• [TASK BRIEF]:
The reply should hold every line of the data below, unchanged, and none of the pictures.

• [COLLECTED DATA]:

┌──

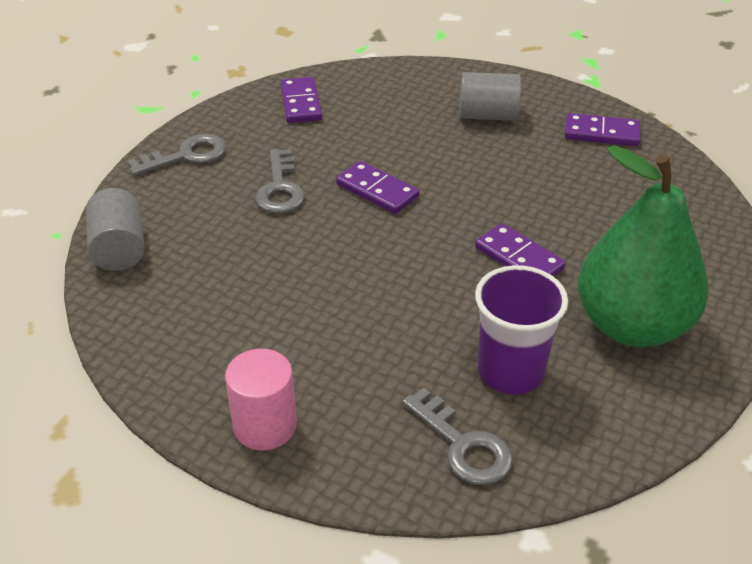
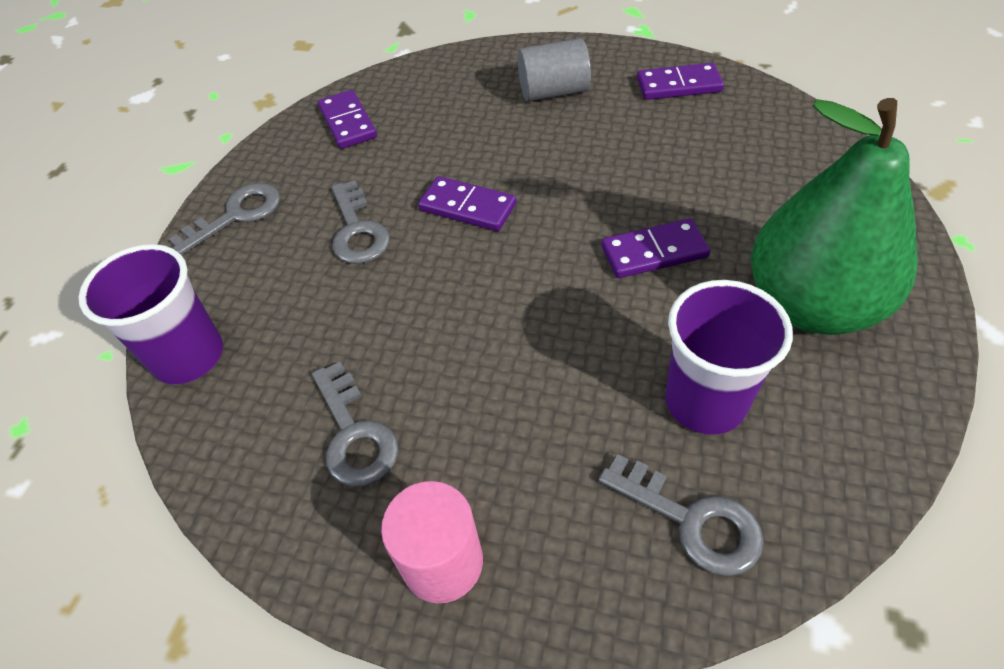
camera: 10 degrees left, 10 degrees up
(119, 249) = (188, 356): grey cylinder -> purple cup
(228, 330) = (354, 434): none -> grey key
(518, 258) = (654, 252): purple domino -> purple domino turned 45 degrees counterclockwise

└──

• [EXERCISE ANSWER]:
camera: 10 degrees left, 10 degrees up
(119, 249) = (188, 356): grey cylinder -> purple cup
(228, 330) = (354, 434): none -> grey key
(518, 258) = (654, 252): purple domino -> purple domino turned 45 degrees counterclockwise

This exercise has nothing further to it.